═════ EXTRACTED ENTRIES ═════

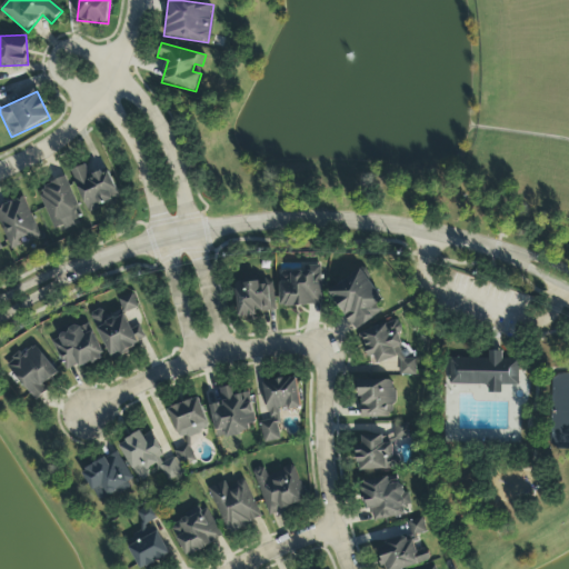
[(70,171),(88,212),(120,198),(107,169),(90,177),(85,165),(70,171)]
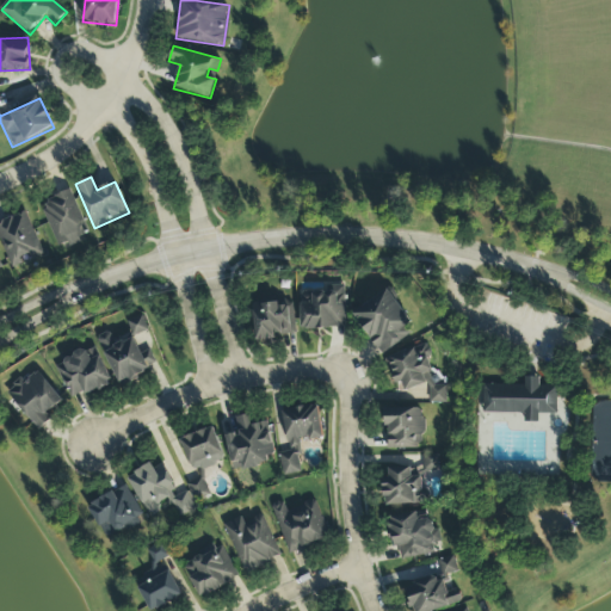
[(60,250),(91,236),(72,190),(41,203),(60,250)]
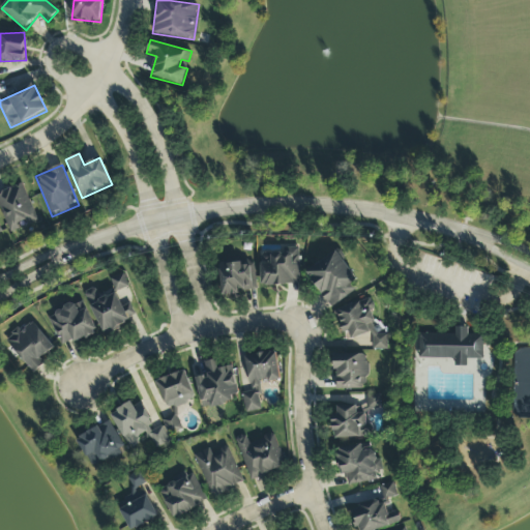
[(38,221),(23,183),(0,193),(0,210),(9,233),(38,221)]
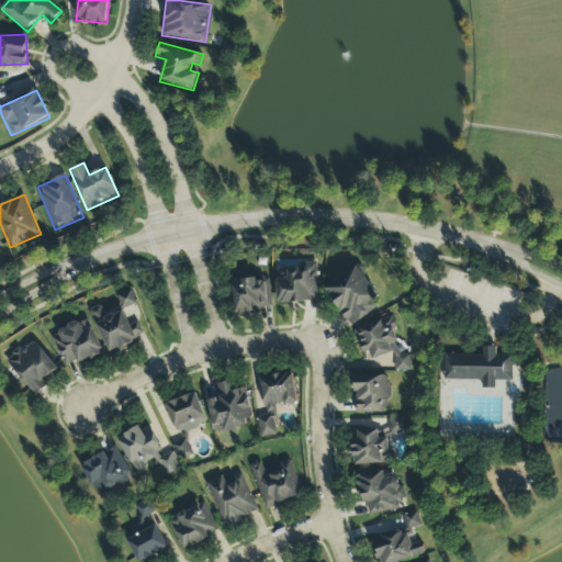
[(317,302),(316,263),(298,265),(298,269),(288,269),(288,280),(277,281),(277,303),(317,302)]
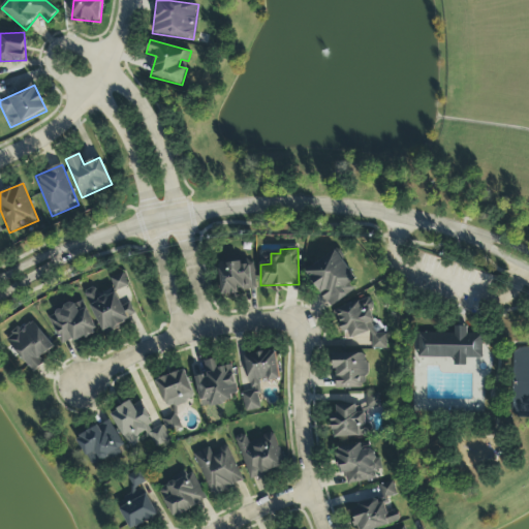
[(306,270),(329,308),(360,289),(337,251),(306,270)]
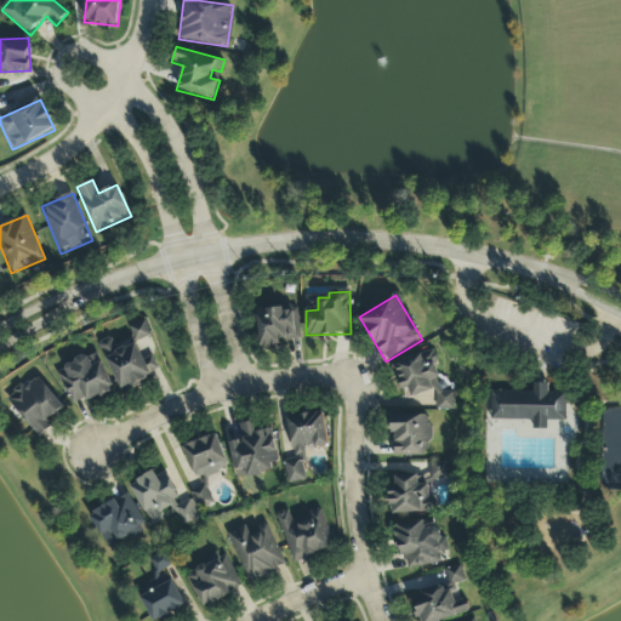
[(298,312),(285,312),(284,307),(257,309),(260,347),(279,346),(278,341),(300,340),(298,312)]
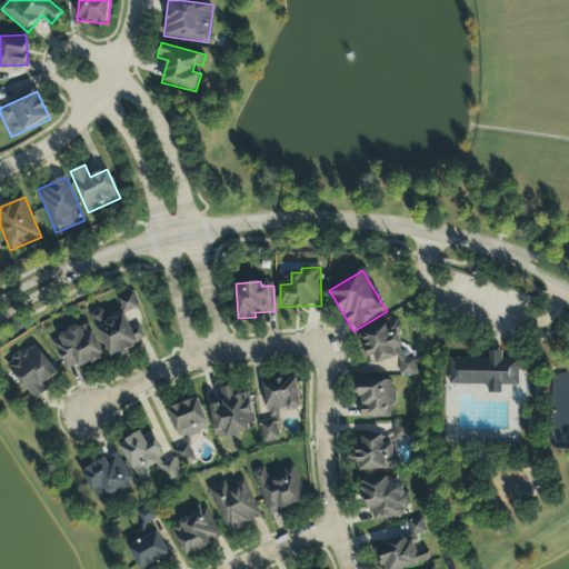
[(118,300),(123,316),(139,309),(132,295),(118,300)]
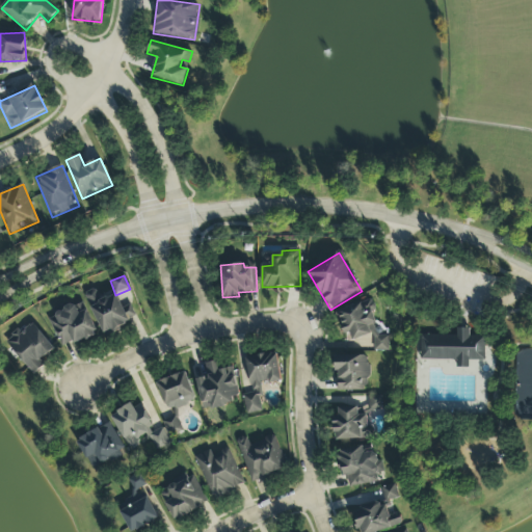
[(105,336),(137,320),(130,303),(123,307),(116,294),(96,303),(90,292),(86,295),(105,336)]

═════

▸ REQUEST: Pictures stay out of this copy; write out the entries above exactly.

▸ RESULT OF THIS EXERCISE:
[(70,171),(88,212),(120,198),(107,169),(90,177),(85,165),(70,171)]
[(60,250),(91,236),(72,190),(41,203),(60,250)]
[(38,221),(23,183),(0,193),(0,210),(9,233),(38,221)]
[(317,302),(316,263),(298,265),(298,269),(288,269),(288,280),(277,281),(277,303),(317,302)]
[(306,270),(329,308),(360,289),(337,251),(306,270)]
[(298,312),(285,312),(284,307),(257,309),(260,347),(279,346),(278,341),(300,340),(298,312)]
[(118,300),(123,316),(139,309),(132,295),(118,300)]
[(105,336),(137,320),(130,303),(123,307),(116,294),(96,303),(90,292),(86,295),(105,336)]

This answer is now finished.